*** Begin section ***
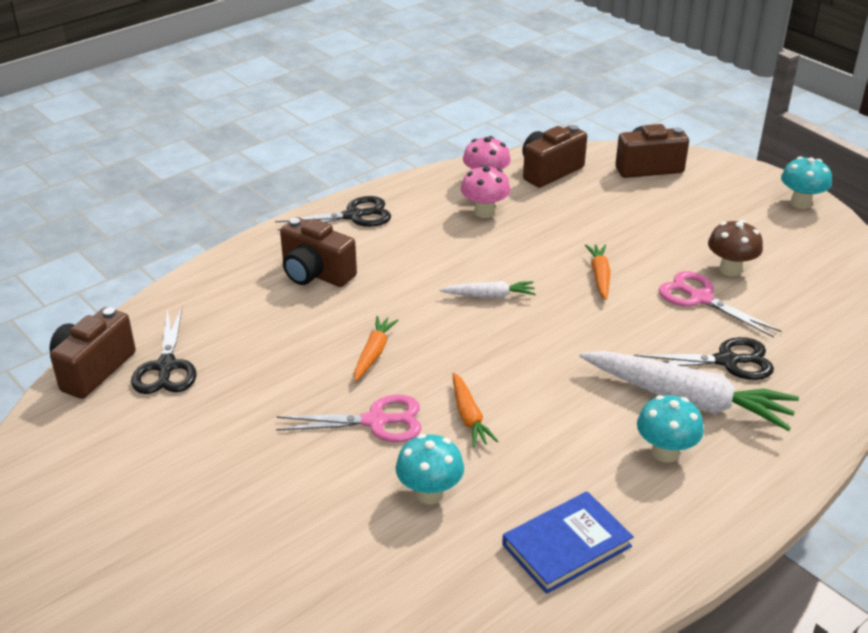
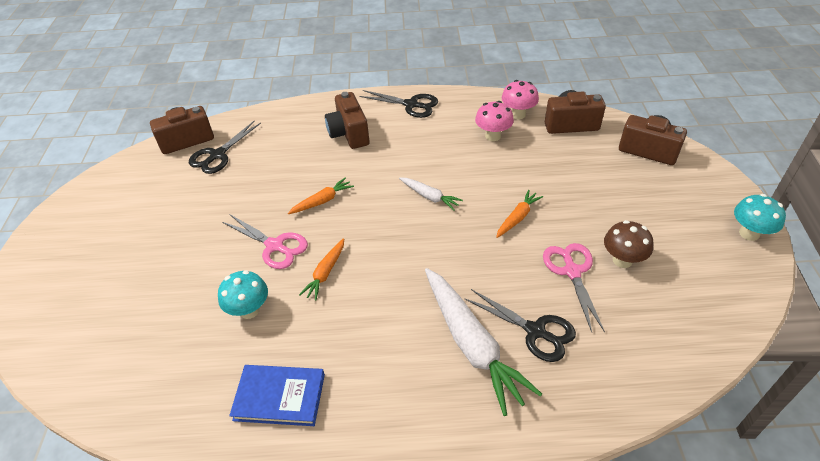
camera: 40 degrees right, 10 degrees up
turquoise mushroom [637,395,704,463] -> none

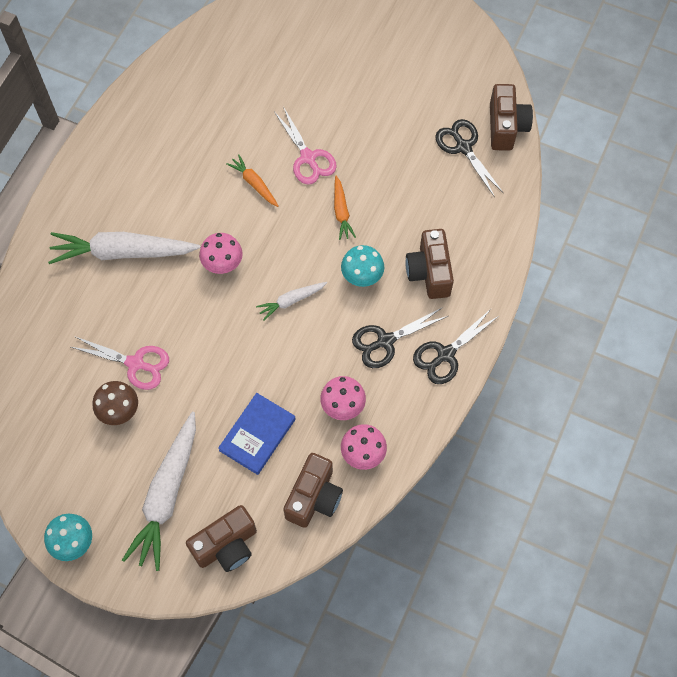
camera: 115 degrees right, 20 degrees up
turquoise mushroom [218,270,268,319] -> turquoise mushroom moved to [341,245,384,287]
pink scissors [222,214,308,269] -> pink scissors turned 90 degrees counterclockwise [274,108,337,185]
blue book [229,365,325,426] -> blue book moved to [218,393,295,475]
brown camera [325,92,370,149] -> brown camera turned 105 degrees counterclockwise [405,229,454,299]
black scissors [464,289,576,362] -> black scissors moved to [352,307,448,368]
orange carrot [496,190,543,238] -> none
none -> white carrot [122,412,196,571]
none -> pink mushroom [199,233,243,274]

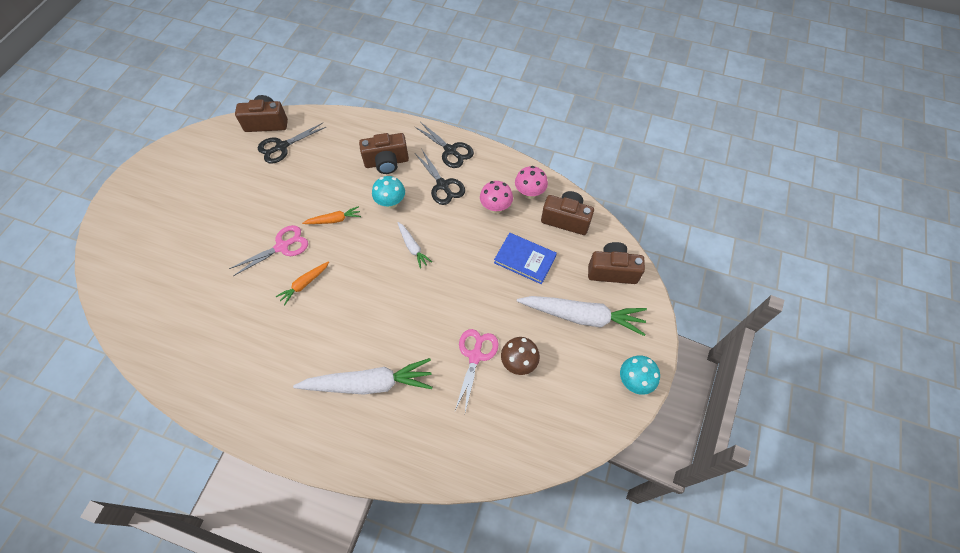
camera: 95 degrees left, 5 degrees down
white carrot [48,232,200,264] -> white carrot turned 90 degrees counterclockwise [293,358,433,395]
brown camera [186,505,257,572] -> brown camera turned 45 degrees counterclockwise [588,242,645,284]
pink mushroom [199,233,243,274] -> none

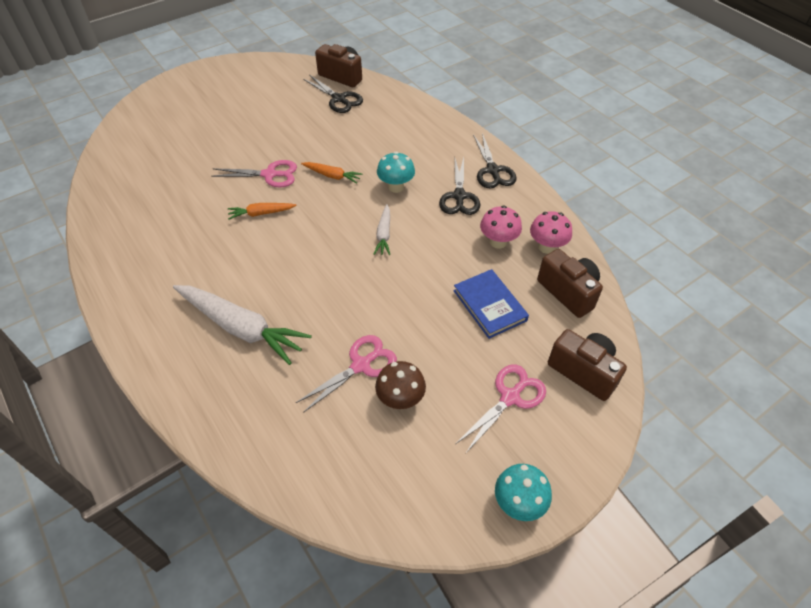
camera: 35 degrees right, 10 degrees down
black scissors [258,123,326,164] -> black scissors turned 135 degrees counterclockwise [303,75,363,113]
brown camera [359,133,409,174] -> none
white carrot [517,296,647,336] -> pink scissors [456,365,546,453]

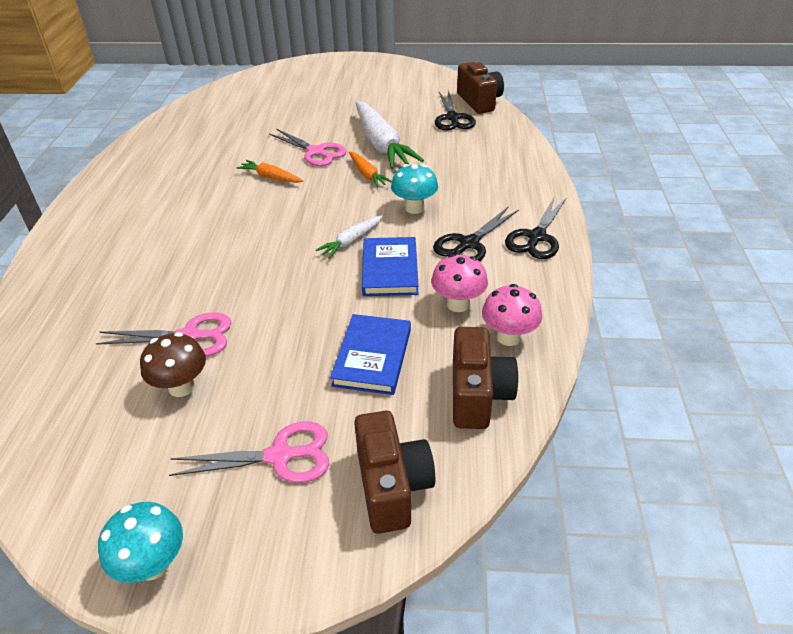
camera: 40 degrees right, 10 degrees down
white carrot [173,285,312,365] -> white carrot moved to [356,101,424,169]
none -> blue book [362,237,418,296]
*** End section ***
• **PROBLEM**
Return the lines from the one containing "black scissors [258,123,326,164]" through the last line of the records, both included, exactly as written and with no pictures.

• **OUTPUT OF THE EXERCISE**
black scissors [258,123,326,164] -> black scissors turned 135 degrees counterclockwise [303,75,363,113]
brown camera [359,133,409,174] -> none
white carrot [517,296,647,336] -> pink scissors [456,365,546,453]

camera: 40 degrees right, 10 degrees down
white carrot [173,285,312,365] -> white carrot moved to [356,101,424,169]
none -> blue book [362,237,418,296]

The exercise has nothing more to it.